*YOUR ASSIGNMENT*: Reproduce, unchanged, the lines between the one holding "DRIVER pin IN2: none -> GP9" and the last line of the records, including both ends, but no pictures.

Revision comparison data

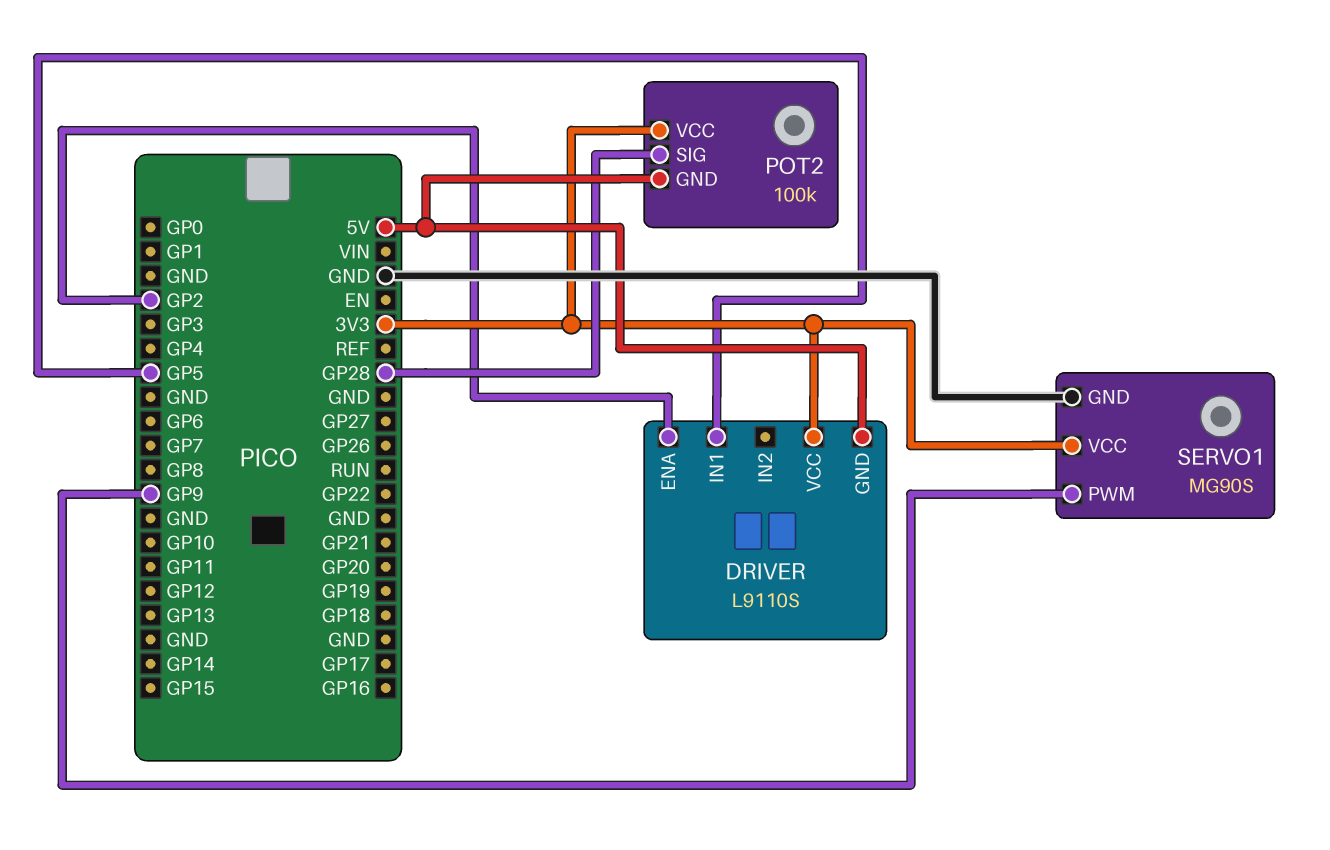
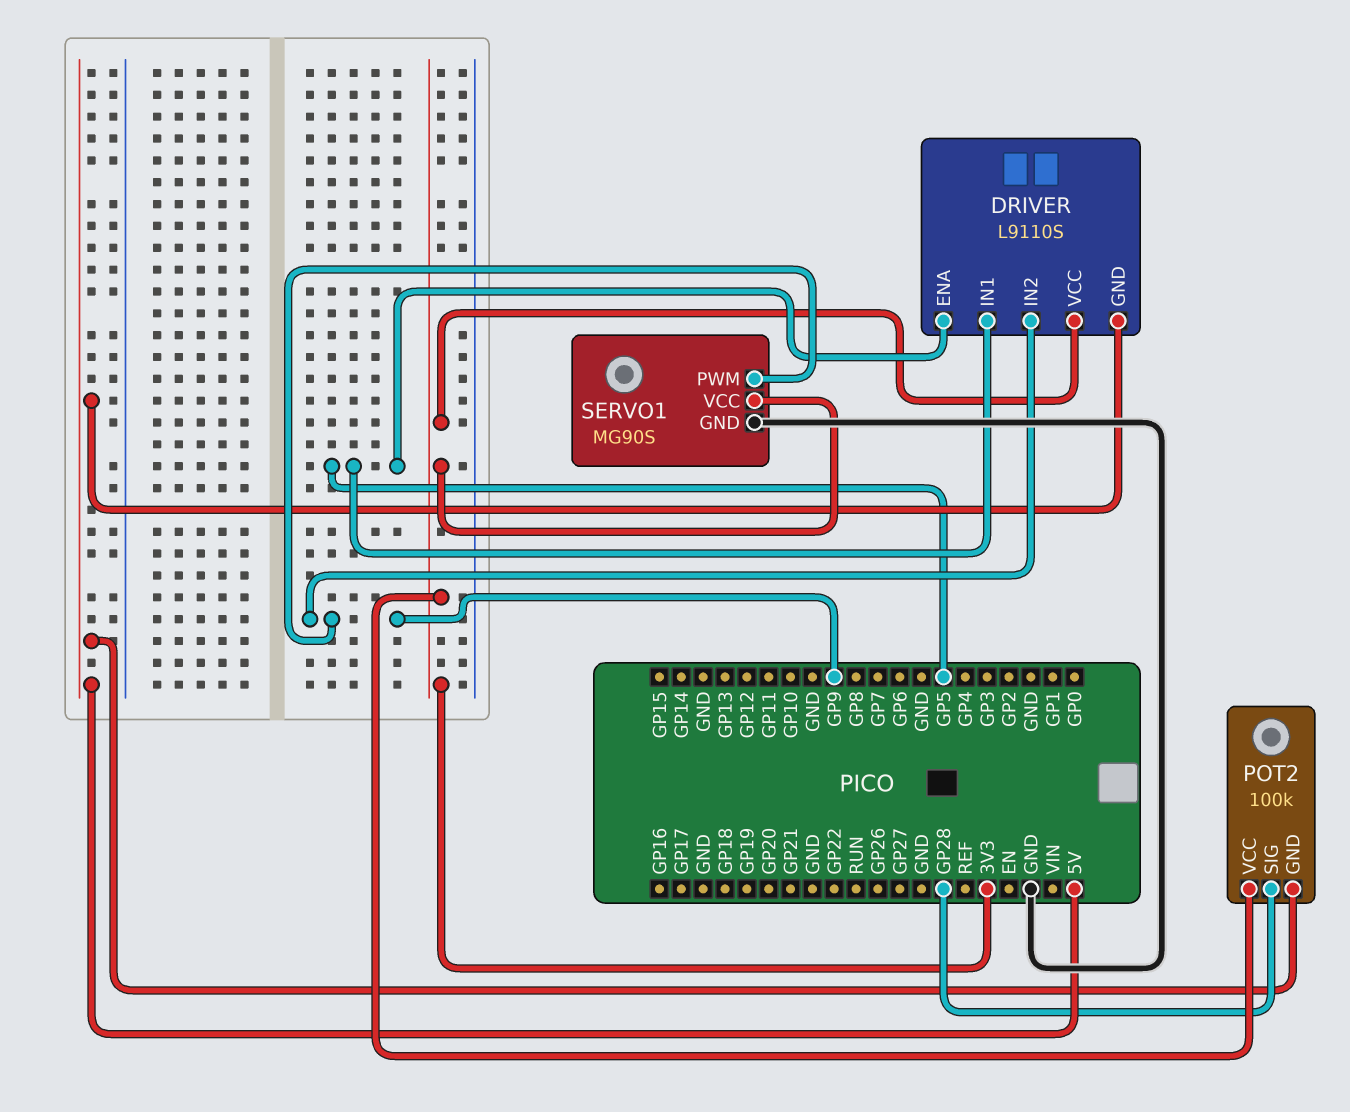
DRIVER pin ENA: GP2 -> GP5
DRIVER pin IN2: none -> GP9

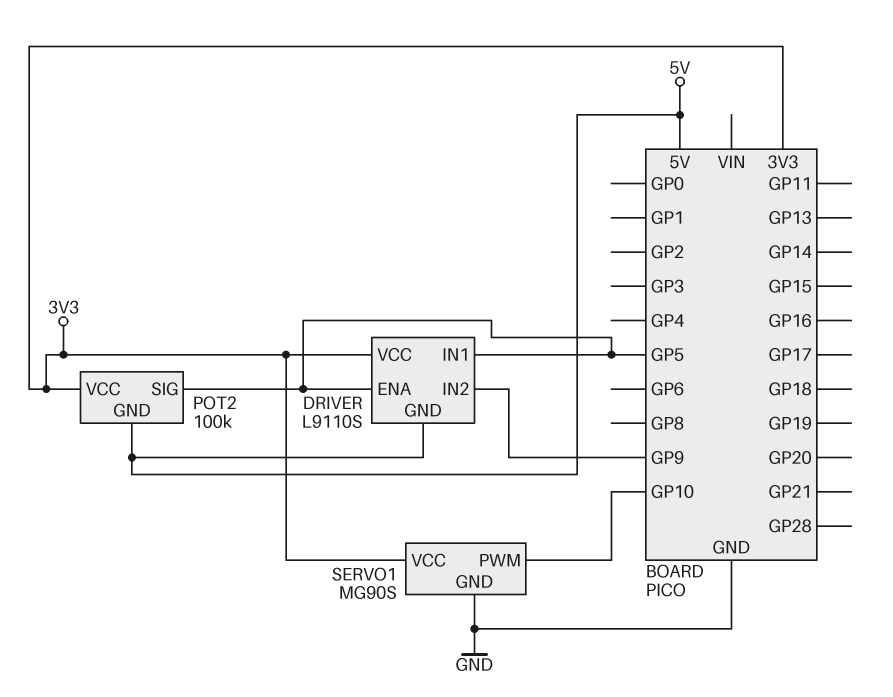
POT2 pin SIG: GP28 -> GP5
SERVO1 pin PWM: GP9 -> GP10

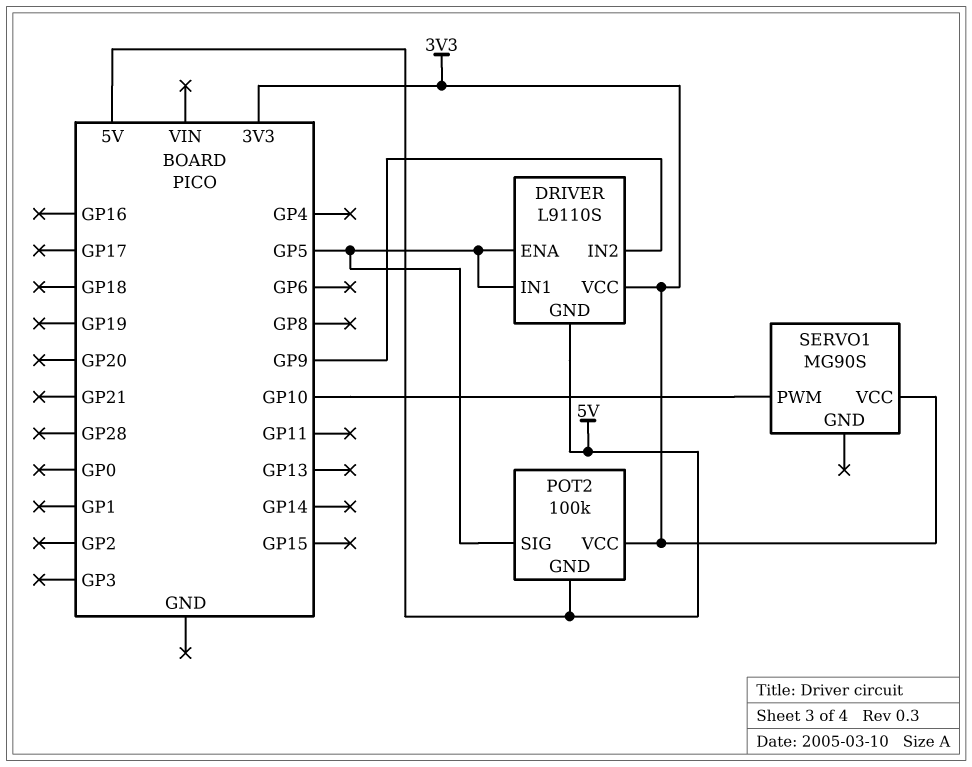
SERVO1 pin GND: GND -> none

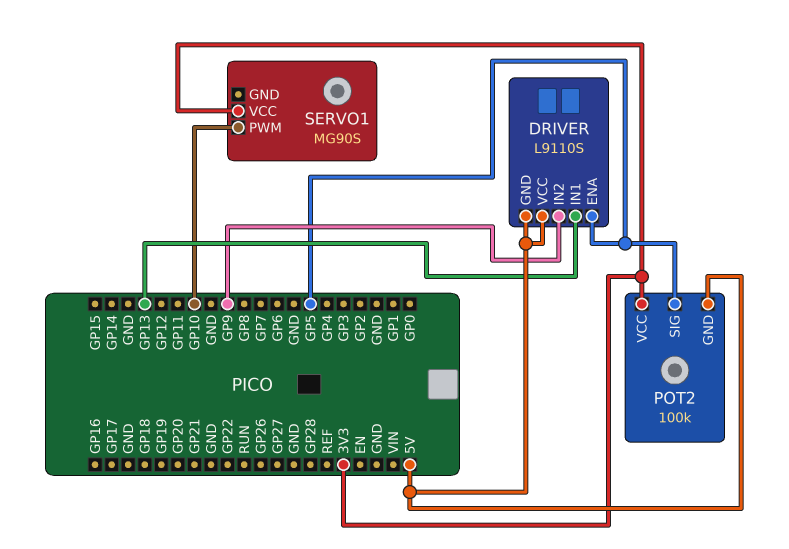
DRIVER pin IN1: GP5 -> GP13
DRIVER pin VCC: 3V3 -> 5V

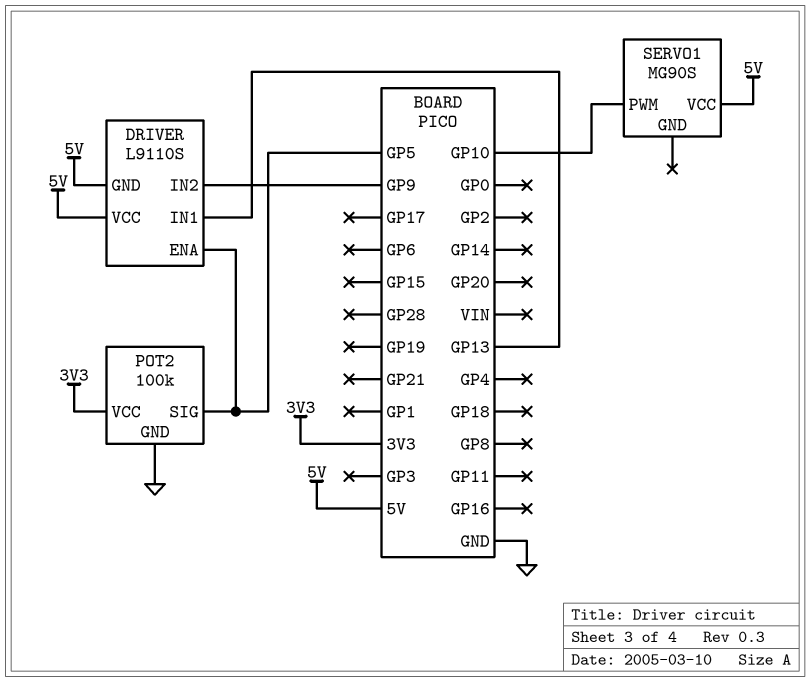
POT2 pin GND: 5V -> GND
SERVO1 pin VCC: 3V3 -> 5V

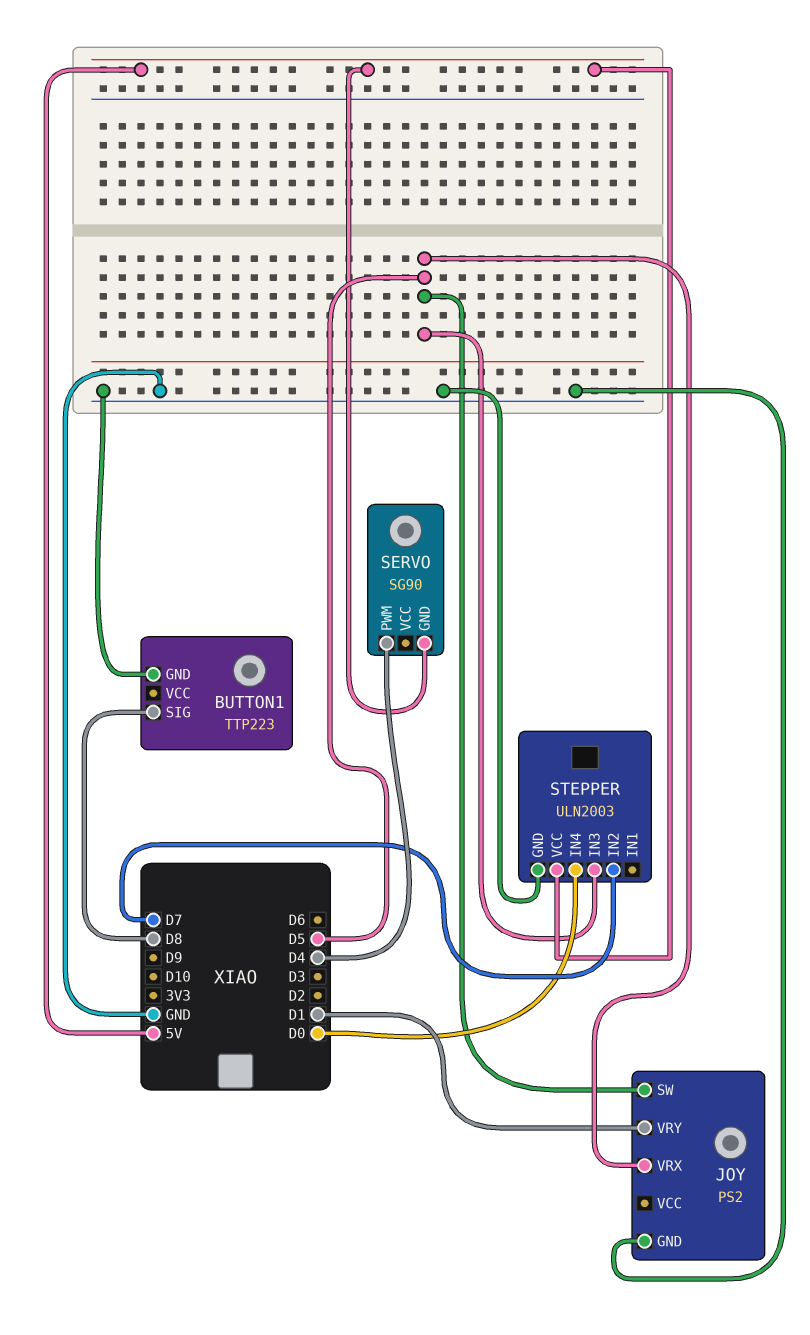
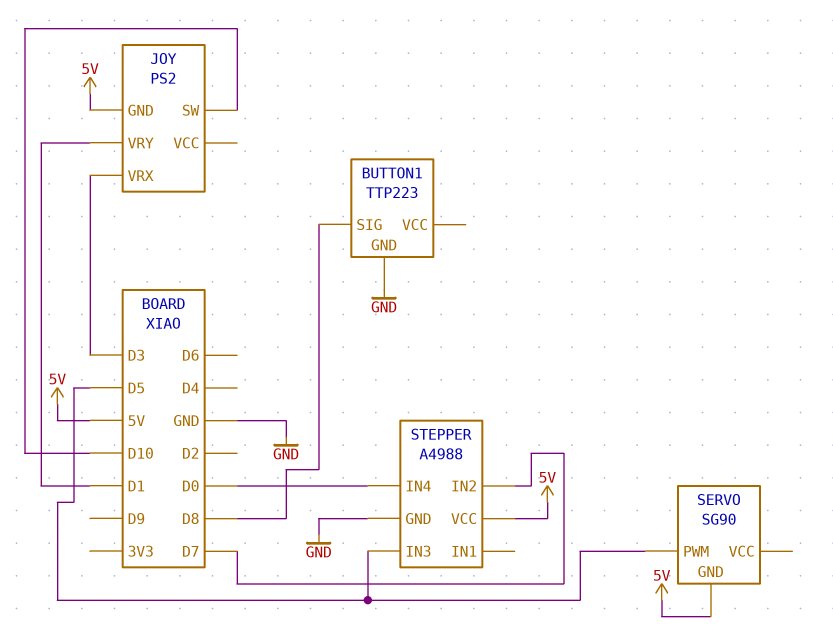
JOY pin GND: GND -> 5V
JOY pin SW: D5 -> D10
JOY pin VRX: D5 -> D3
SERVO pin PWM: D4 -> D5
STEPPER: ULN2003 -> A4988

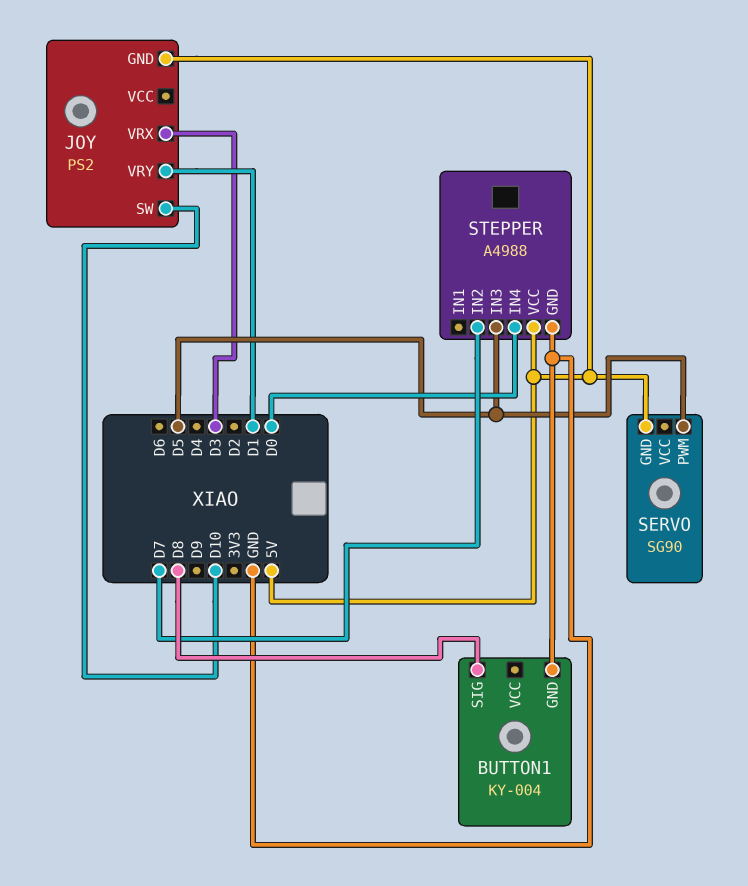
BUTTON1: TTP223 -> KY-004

*FINISHED EXERCISE*:
DRIVER pin IN2: none -> GP9

POT2 pin SIG: GP28 -> GP5
SERVO1 pin PWM: GP9 -> GP10

SERVO1 pin GND: GND -> none

DRIVER pin IN1: GP5 -> GP13
DRIVER pin VCC: 3V3 -> 5V

POT2 pin GND: 5V -> GND
SERVO1 pin VCC: 3V3 -> 5V

JOY pin GND: GND -> 5V
JOY pin SW: D5 -> D10
JOY pin VRX: D5 -> D3
SERVO pin PWM: D4 -> D5
STEPPER: ULN2003 -> A4988

BUTTON1: TTP223 -> KY-004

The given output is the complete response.